Input:
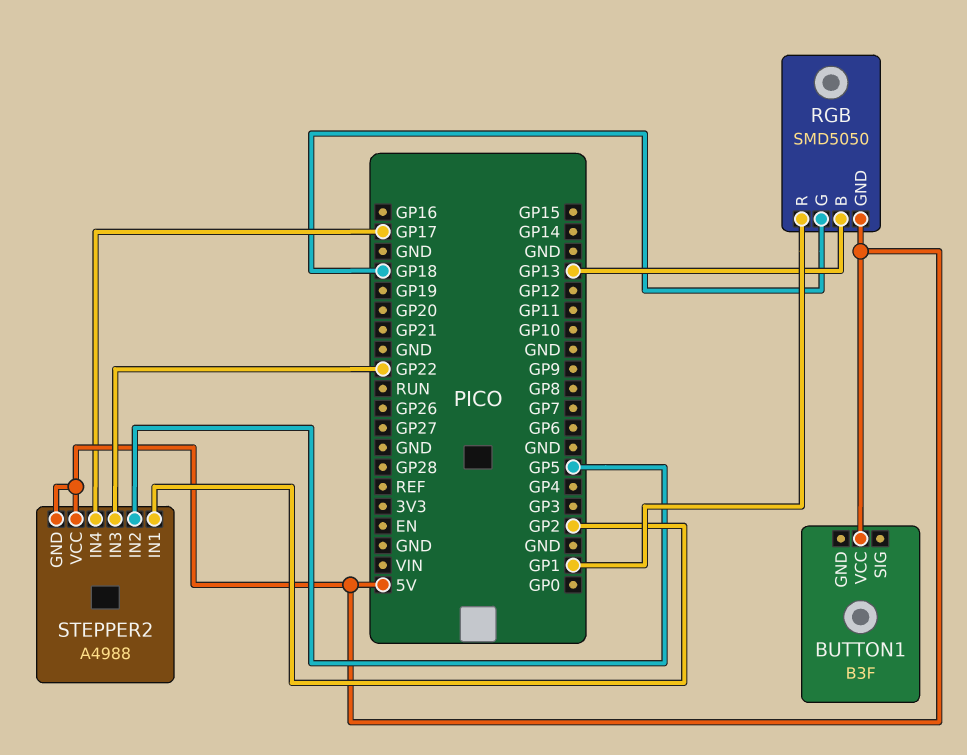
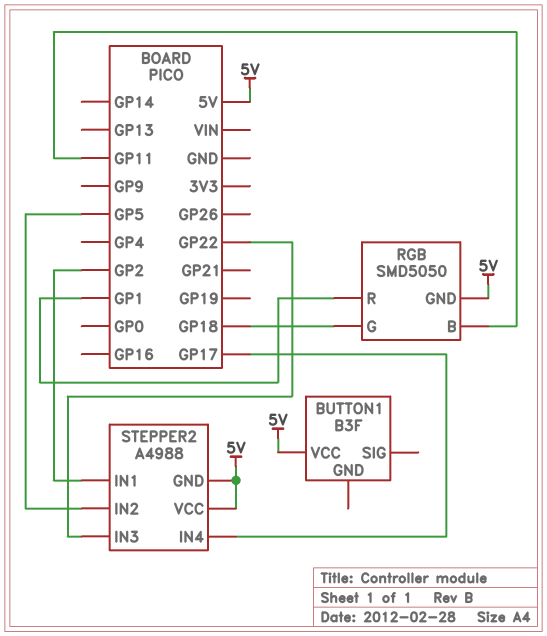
RGB pin B: GP13 -> GP11

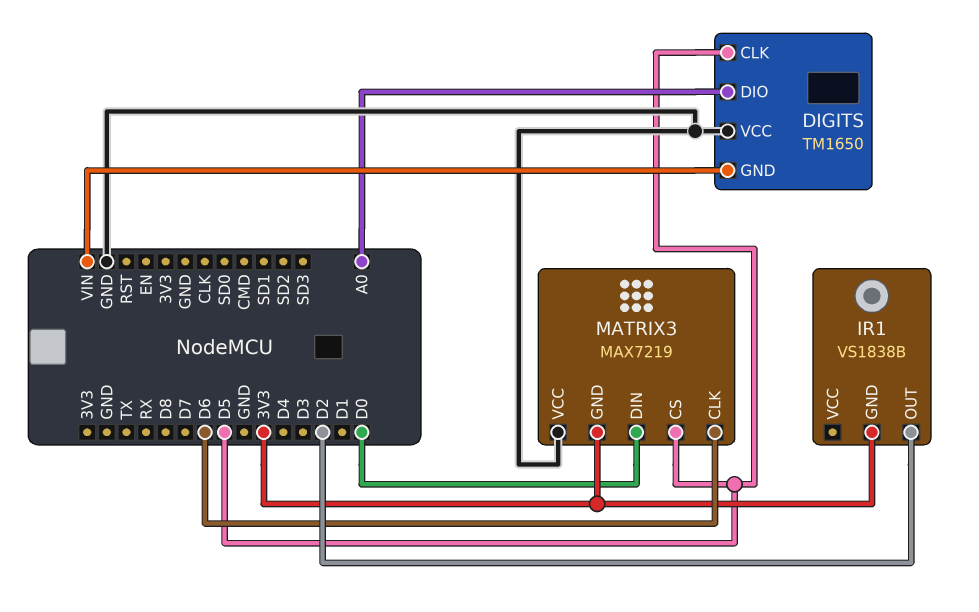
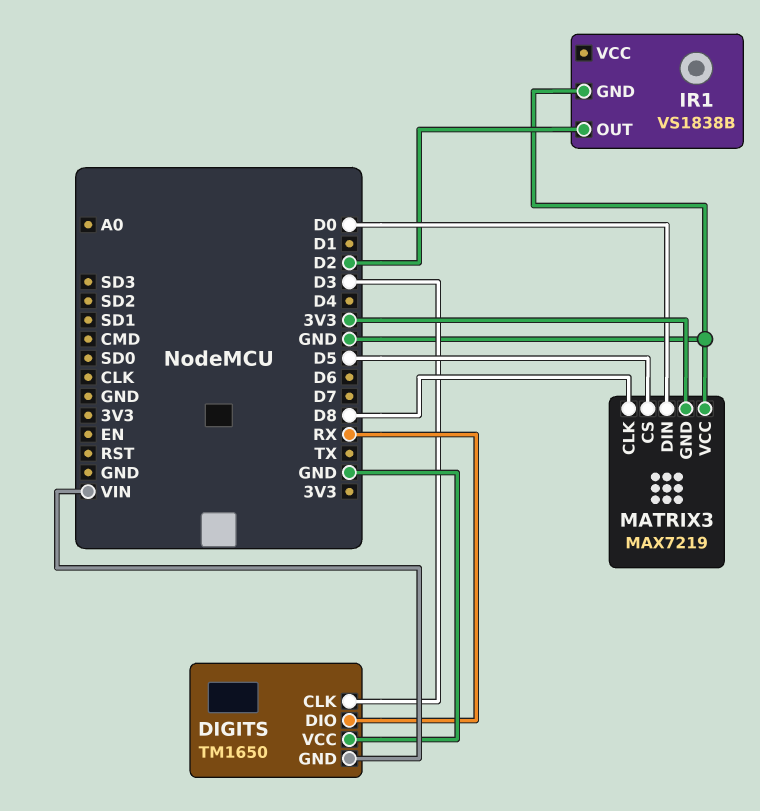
DIGITS pin CLK: D5 -> D3
DIGITS pin DIO: A0 -> RX
IR1 pin GND: 3V3 -> GND
MATRIX3 pin CLK: D6 -> D8

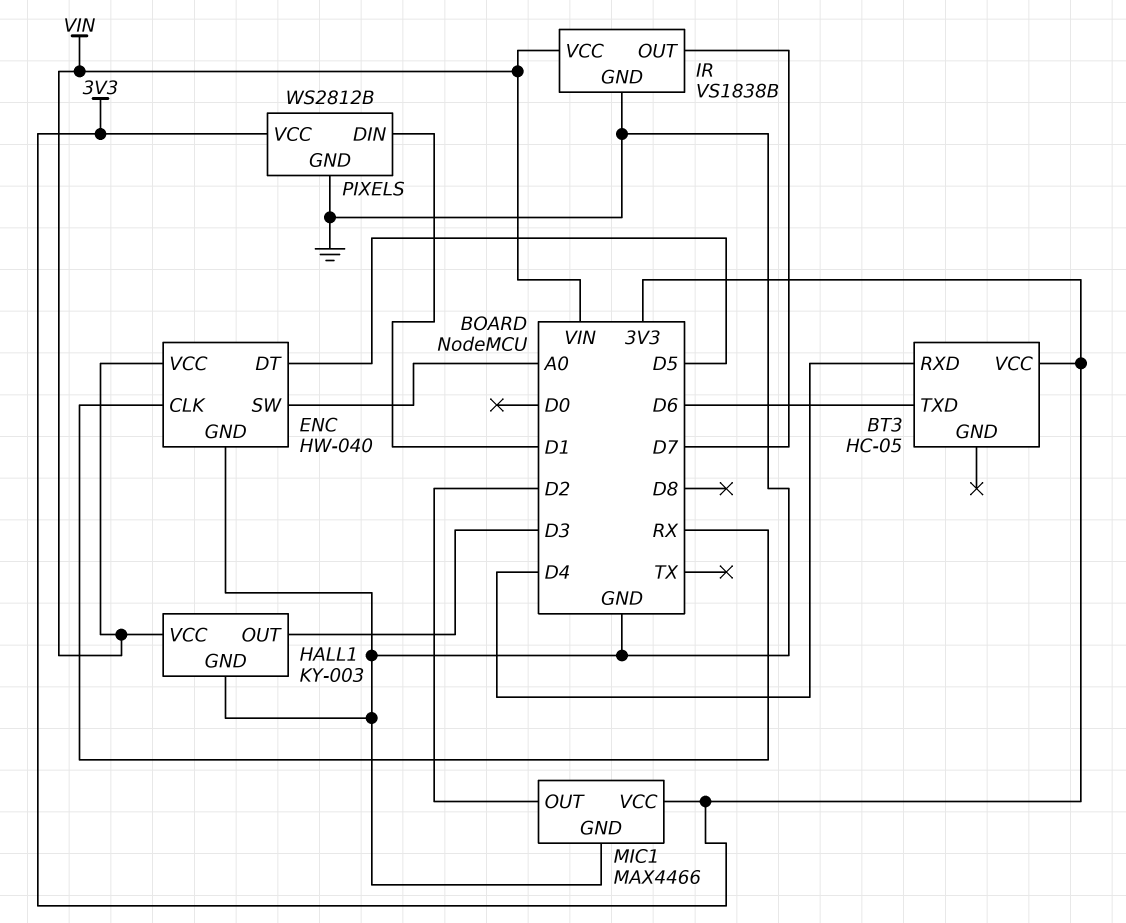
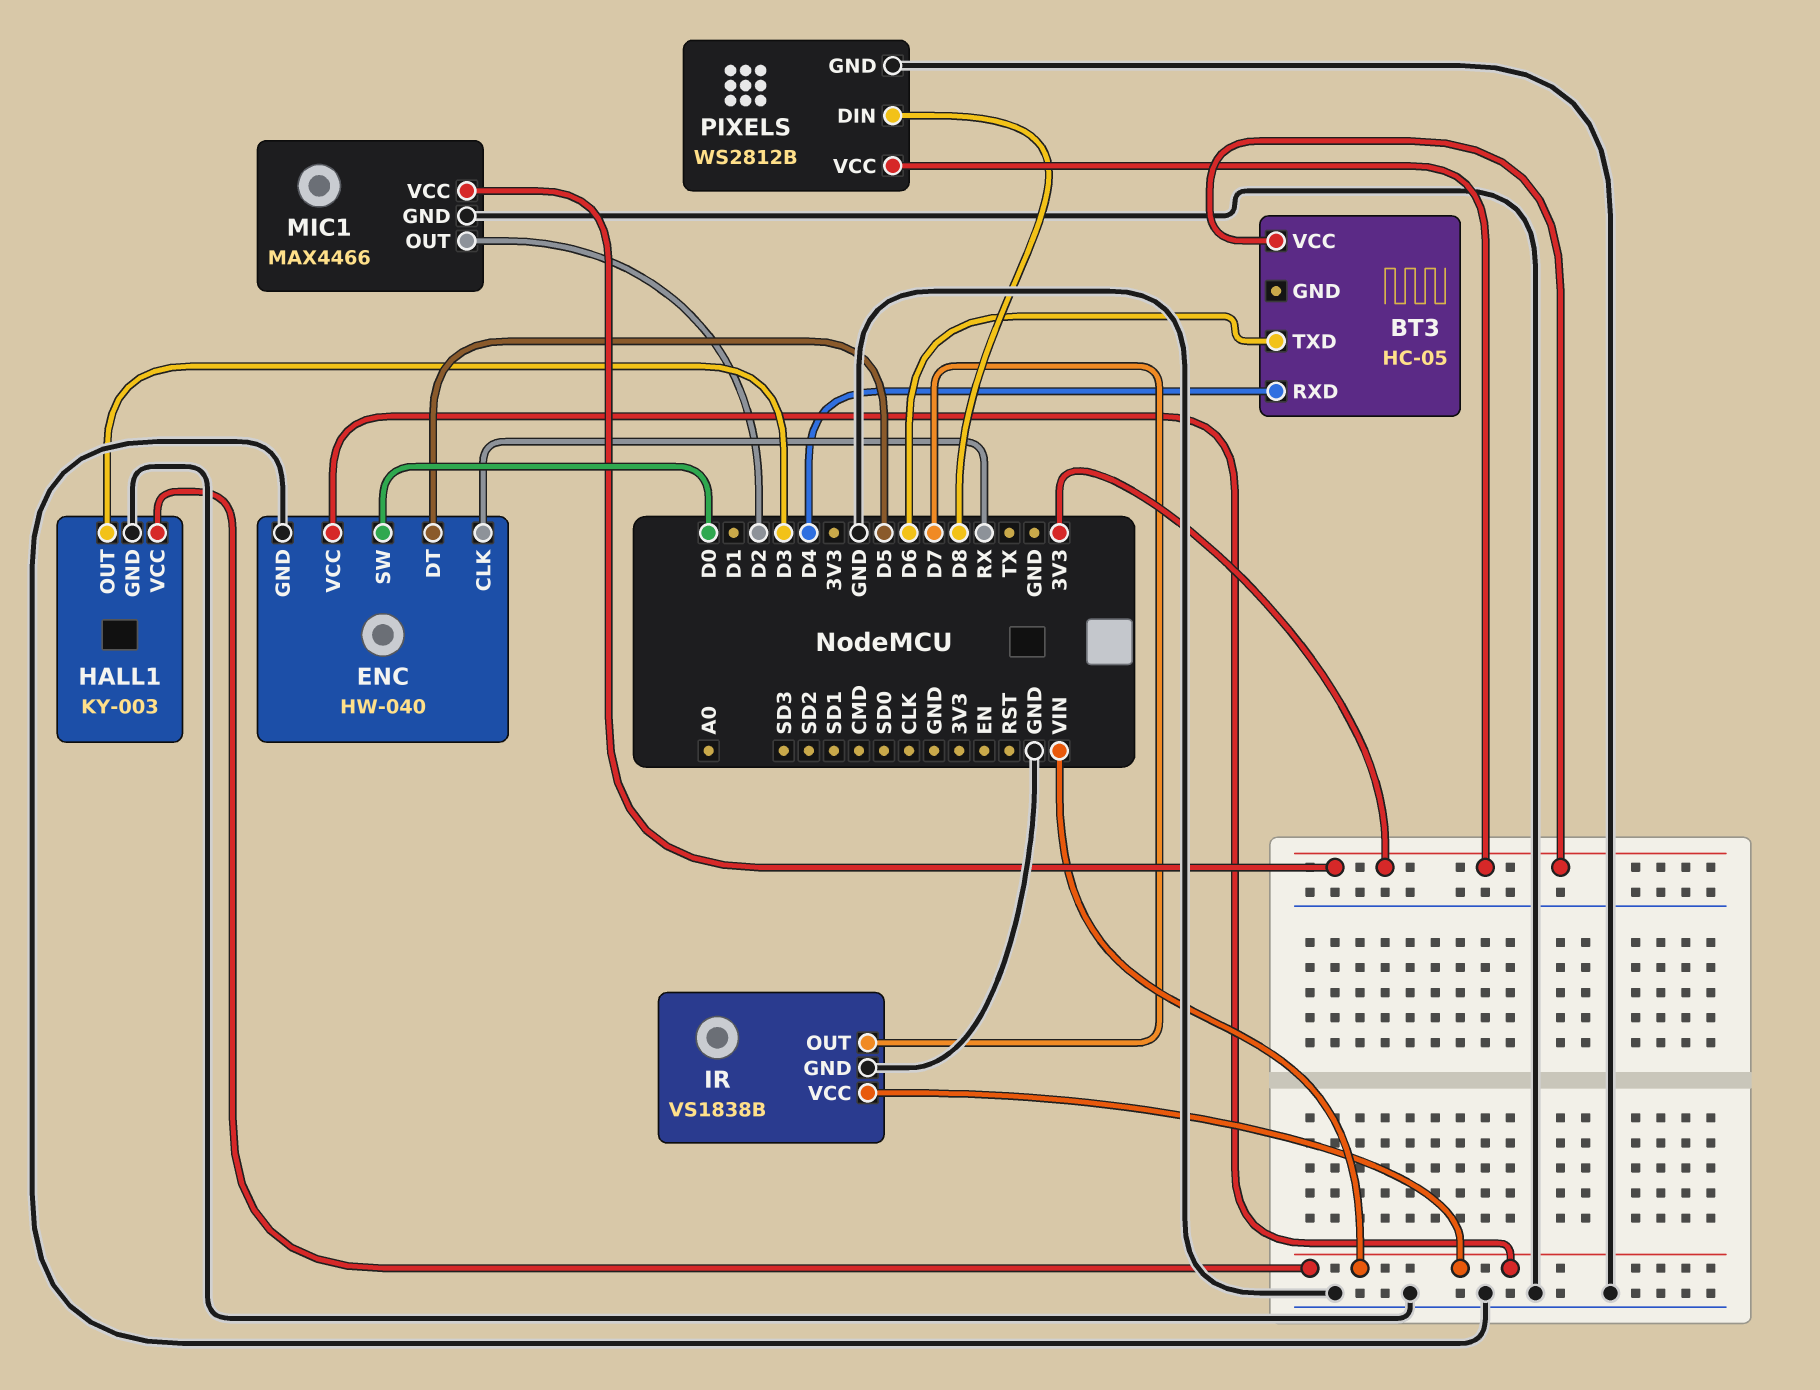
ENC pin SW: A0 -> D0
PIXELS pin DIN: D1 -> D8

Task to complete:
Give back each entry exactly as it appears, with no pictures.

Output for this exercise:
RGB pin B: GP13 -> GP11

DIGITS pin CLK: D5 -> D3
DIGITS pin DIO: A0 -> RX
IR1 pin GND: 3V3 -> GND
MATRIX3 pin CLK: D6 -> D8

ENC pin SW: A0 -> D0
PIXELS pin DIN: D1 -> D8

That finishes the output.